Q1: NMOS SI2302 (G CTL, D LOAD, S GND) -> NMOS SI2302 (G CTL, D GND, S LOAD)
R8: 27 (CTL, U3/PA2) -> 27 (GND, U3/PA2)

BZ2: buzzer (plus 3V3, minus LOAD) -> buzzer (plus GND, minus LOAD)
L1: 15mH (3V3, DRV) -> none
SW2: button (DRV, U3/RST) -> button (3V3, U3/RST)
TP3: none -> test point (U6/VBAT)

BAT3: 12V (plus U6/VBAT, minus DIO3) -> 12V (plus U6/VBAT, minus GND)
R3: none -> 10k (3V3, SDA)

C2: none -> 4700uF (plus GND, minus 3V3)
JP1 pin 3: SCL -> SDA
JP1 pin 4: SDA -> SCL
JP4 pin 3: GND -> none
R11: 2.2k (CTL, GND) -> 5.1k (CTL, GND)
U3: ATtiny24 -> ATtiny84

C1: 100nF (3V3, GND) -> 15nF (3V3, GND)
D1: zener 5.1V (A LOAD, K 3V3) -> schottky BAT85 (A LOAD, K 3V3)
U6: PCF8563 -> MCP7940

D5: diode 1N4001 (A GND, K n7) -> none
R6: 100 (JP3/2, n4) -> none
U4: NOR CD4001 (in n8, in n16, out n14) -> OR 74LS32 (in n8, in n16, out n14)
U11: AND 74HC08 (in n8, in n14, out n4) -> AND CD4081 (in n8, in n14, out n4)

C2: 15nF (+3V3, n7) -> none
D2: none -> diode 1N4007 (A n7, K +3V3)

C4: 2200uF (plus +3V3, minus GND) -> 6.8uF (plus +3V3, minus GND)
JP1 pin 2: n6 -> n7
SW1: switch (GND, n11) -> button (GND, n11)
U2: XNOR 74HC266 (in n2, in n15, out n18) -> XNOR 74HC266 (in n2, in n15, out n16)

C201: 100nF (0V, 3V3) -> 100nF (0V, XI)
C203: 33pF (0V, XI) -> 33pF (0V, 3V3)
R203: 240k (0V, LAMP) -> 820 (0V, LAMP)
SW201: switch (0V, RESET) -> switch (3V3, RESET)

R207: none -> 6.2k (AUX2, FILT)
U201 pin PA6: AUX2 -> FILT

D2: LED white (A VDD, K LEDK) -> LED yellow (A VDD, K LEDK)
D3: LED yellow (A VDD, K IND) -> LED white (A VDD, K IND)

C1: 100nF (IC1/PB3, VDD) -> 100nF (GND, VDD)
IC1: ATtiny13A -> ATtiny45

--------------------

Task prompt: Set down only these lines, exactly: the line containing "D3: LED yellow" and each line after it, through the end of the listing.

Output of the task:
D3: LED yellow (A VDD, K IND) -> LED white (A VDD, K IND)

C1: 100nF (IC1/PB3, VDD) -> 100nF (GND, VDD)
IC1: ATtiny13A -> ATtiny45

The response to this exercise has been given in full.